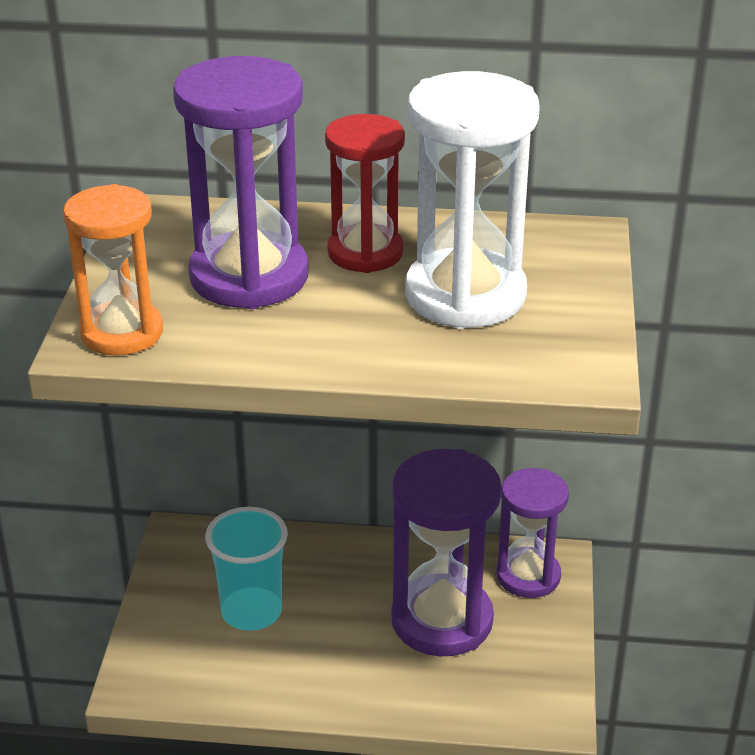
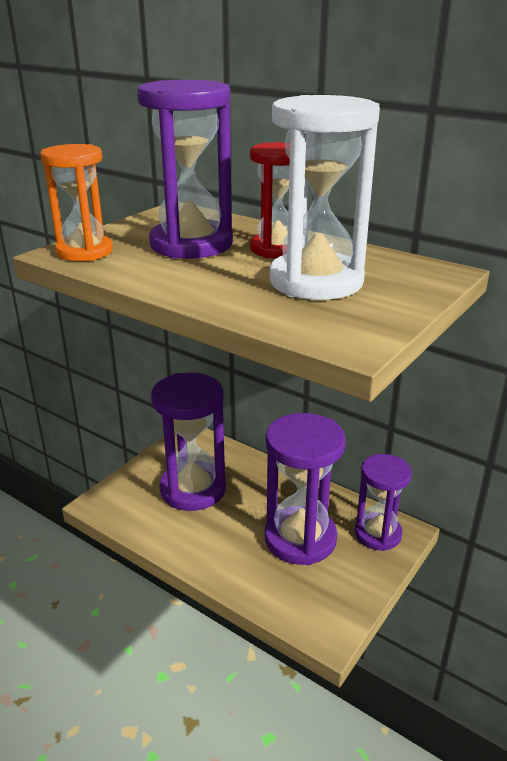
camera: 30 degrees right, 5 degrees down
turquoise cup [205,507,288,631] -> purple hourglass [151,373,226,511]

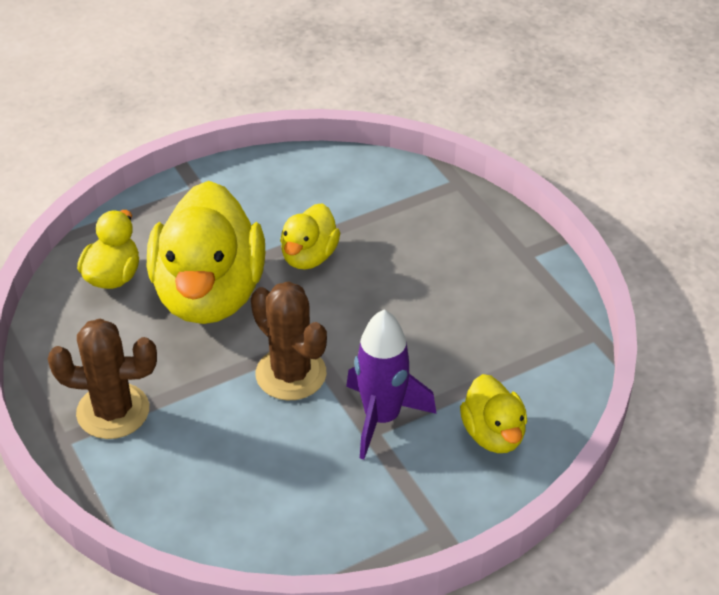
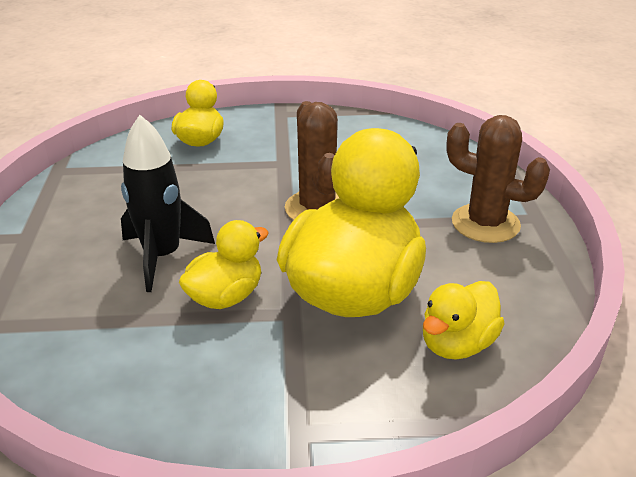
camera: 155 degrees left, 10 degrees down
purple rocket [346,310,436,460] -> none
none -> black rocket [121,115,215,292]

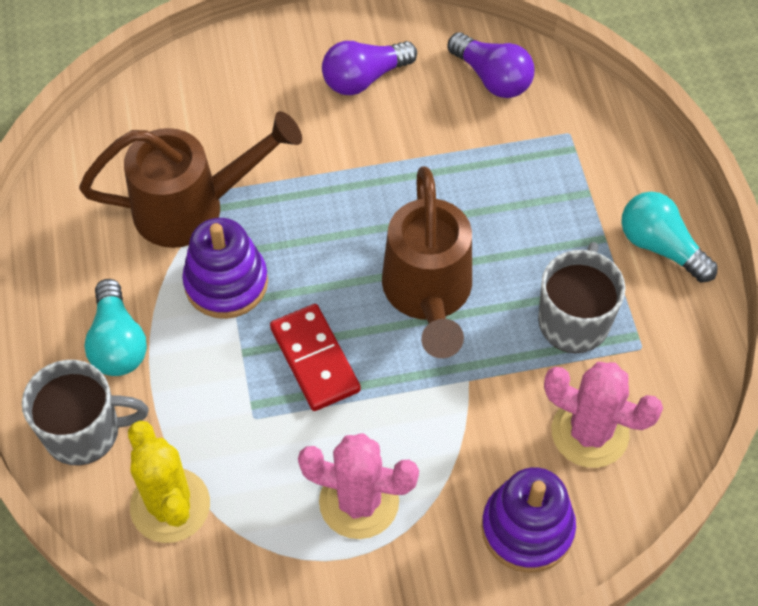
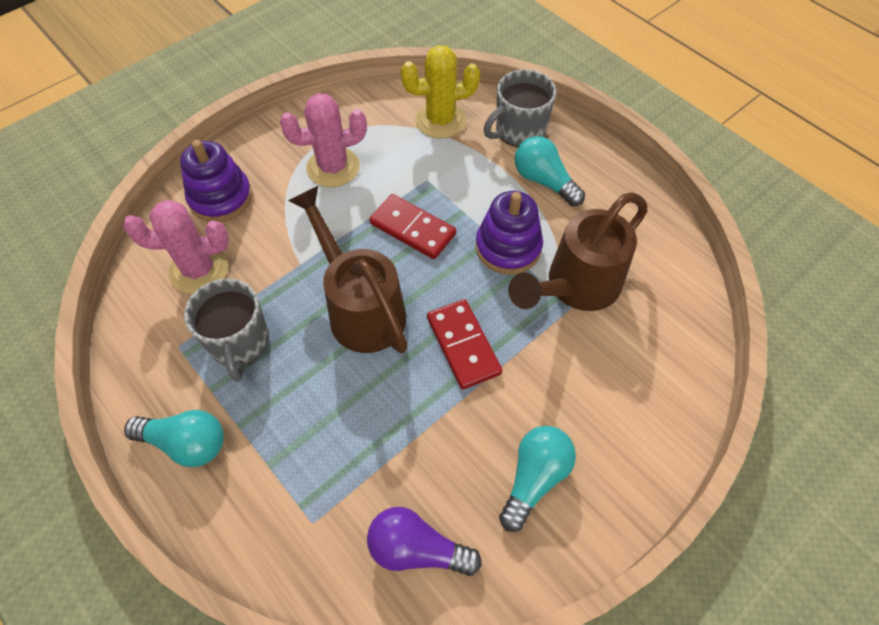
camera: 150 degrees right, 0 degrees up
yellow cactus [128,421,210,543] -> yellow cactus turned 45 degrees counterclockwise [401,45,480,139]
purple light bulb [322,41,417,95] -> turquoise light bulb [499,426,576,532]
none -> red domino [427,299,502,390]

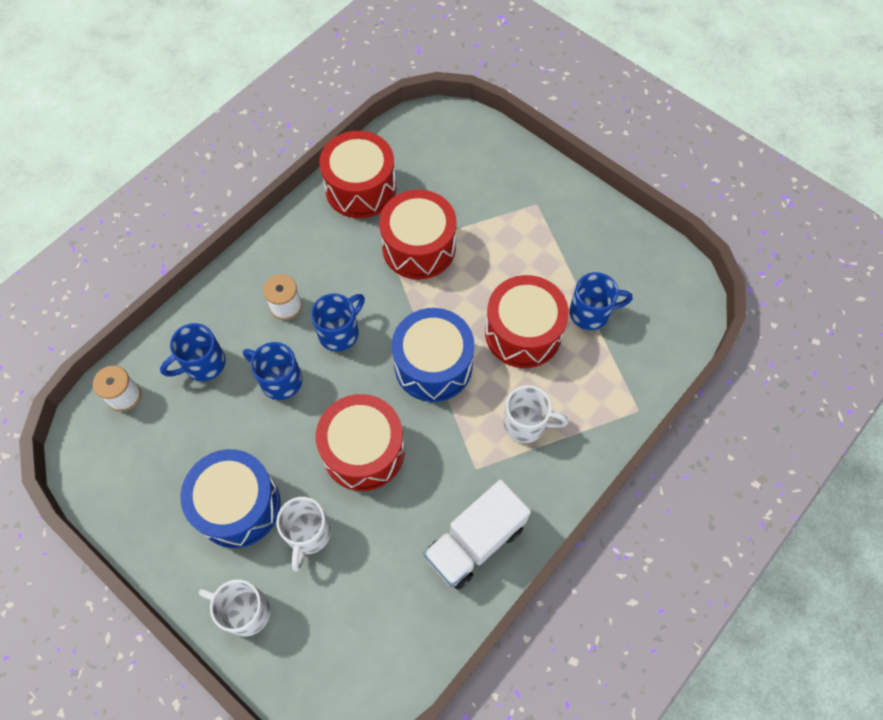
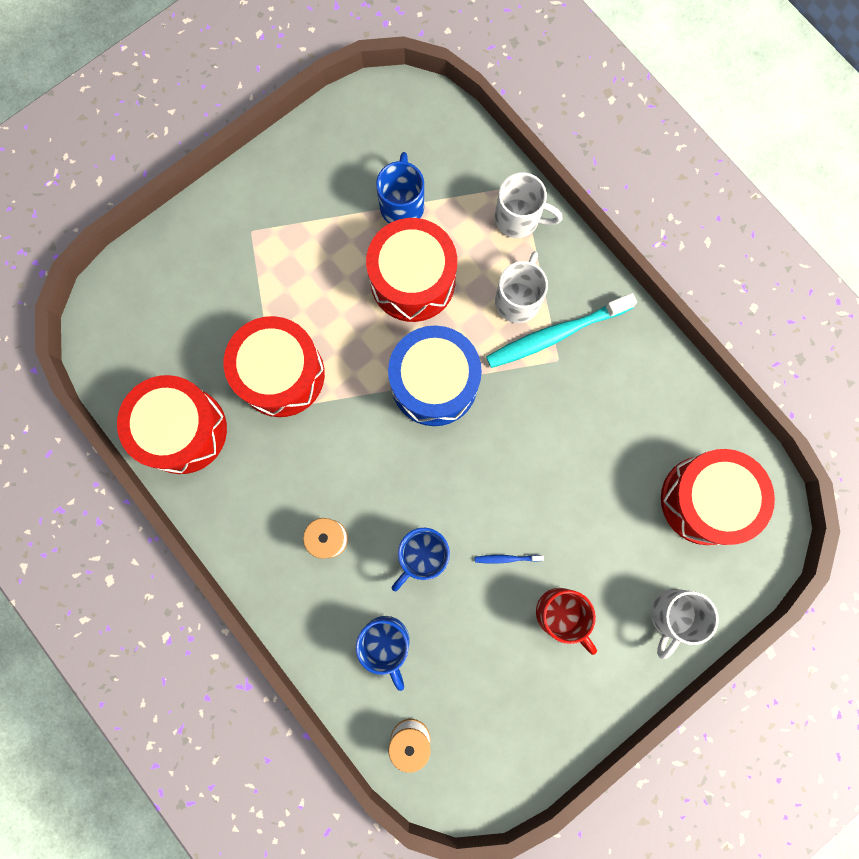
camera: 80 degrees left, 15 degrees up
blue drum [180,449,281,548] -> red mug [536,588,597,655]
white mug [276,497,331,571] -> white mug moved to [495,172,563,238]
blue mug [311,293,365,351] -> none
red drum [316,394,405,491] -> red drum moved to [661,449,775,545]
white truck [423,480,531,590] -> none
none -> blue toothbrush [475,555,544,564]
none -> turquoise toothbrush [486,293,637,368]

--------------------

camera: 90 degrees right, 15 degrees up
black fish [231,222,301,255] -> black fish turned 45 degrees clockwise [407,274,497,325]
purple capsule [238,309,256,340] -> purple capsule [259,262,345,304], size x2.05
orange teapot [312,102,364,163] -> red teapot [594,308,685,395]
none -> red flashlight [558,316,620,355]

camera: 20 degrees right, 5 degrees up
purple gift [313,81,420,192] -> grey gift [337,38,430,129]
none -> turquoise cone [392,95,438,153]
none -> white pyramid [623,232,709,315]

--------------------

> EXERCISE DETAILS
Transcribe, exactly and without additions, the lines of the records above, beginning with the line that contains "none -> red flashlight [558,316,620,355]" and ending with the line that contains "none -> white pyramid [623,232,709,315]", both included.

> YOUR SOLUTION
none -> red flashlight [558,316,620,355]

camera: 20 degrees right, 5 degrees up
purple gift [313,81,420,192] -> grey gift [337,38,430,129]
none -> turquoise cone [392,95,438,153]
none -> white pyramid [623,232,709,315]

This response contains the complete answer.